§ EXERCISE PROMPT
Word for word, transcribe the listing that follows, minus any pictures.

§ RAW DATA
Segment Open
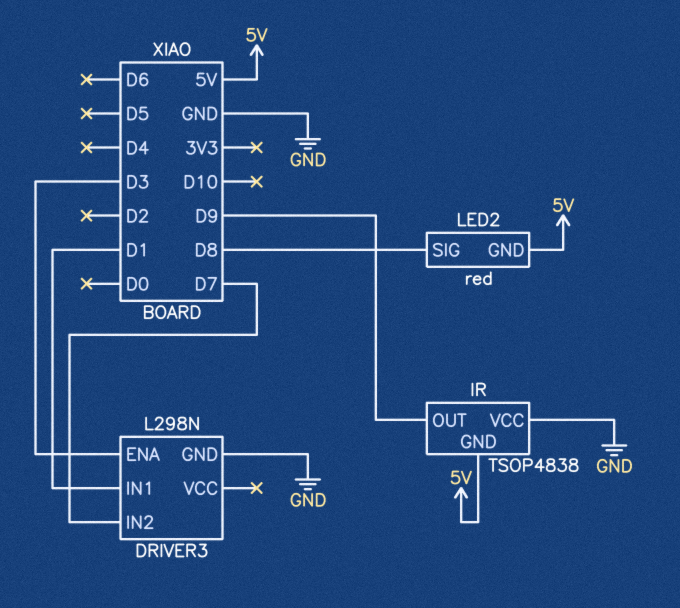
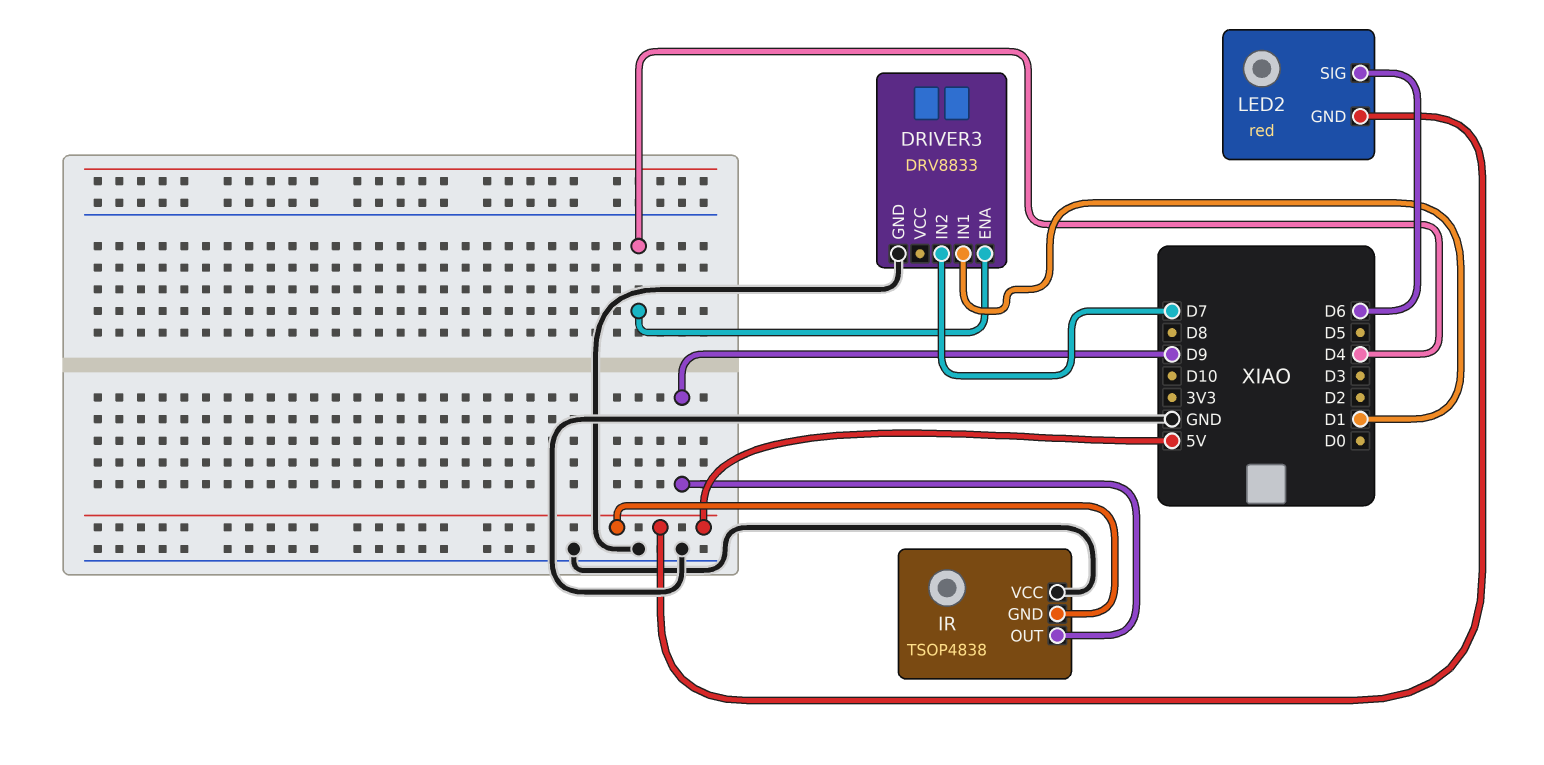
DRIVER3: L298N -> DRV8833
DRIVER3 pin ENA: D3 -> D4
LED2 pin SIG: D8 -> D6

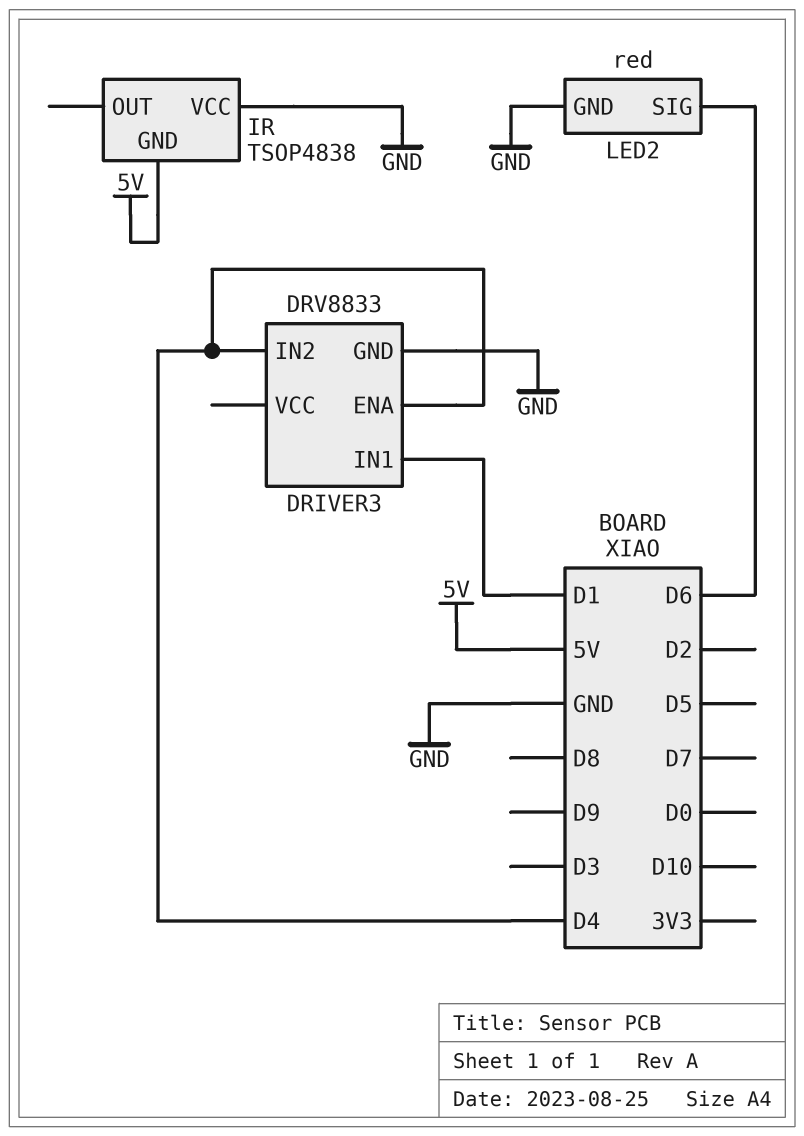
DRIVER3 pin IN2: D7 -> D4
IR pin OUT: D9 -> none
LED2 pin GND: 5V -> GND

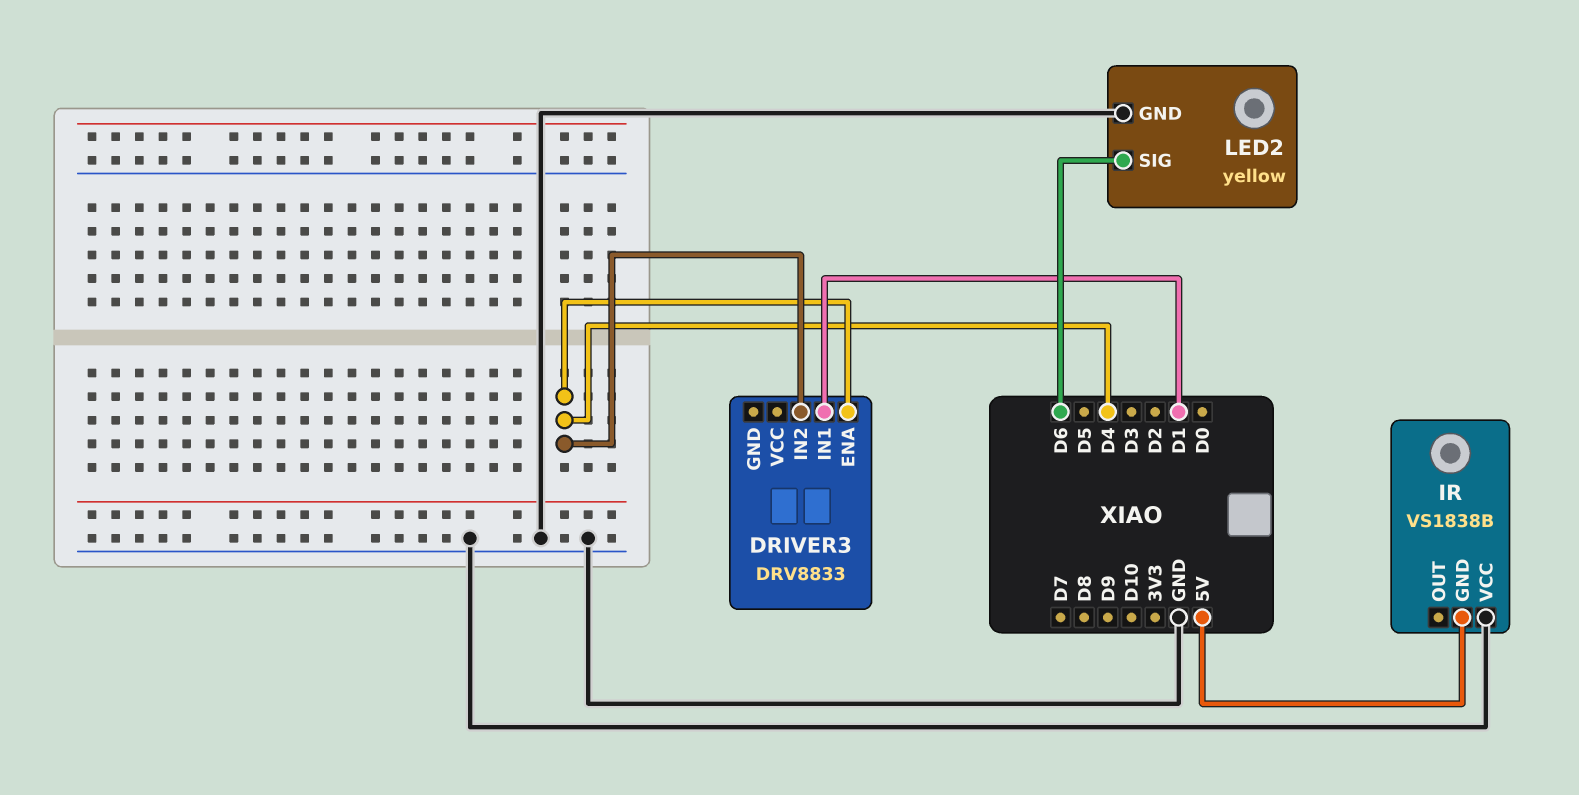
DRIVER3 pin GND: GND -> none
IR: TSOP4838 -> VS1838B
LED2: red -> yellow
Segment Closed
§ SOLUTION FOR THIS EXERCISE
DRIVER3: L298N -> DRV8833
DRIVER3 pin ENA: D3 -> D4
LED2 pin SIG: D8 -> D6

DRIVER3 pin IN2: D7 -> D4
IR pin OUT: D9 -> none
LED2 pin GND: 5V -> GND

DRIVER3 pin GND: GND -> none
IR: TSOP4838 -> VS1838B
LED2: red -> yellow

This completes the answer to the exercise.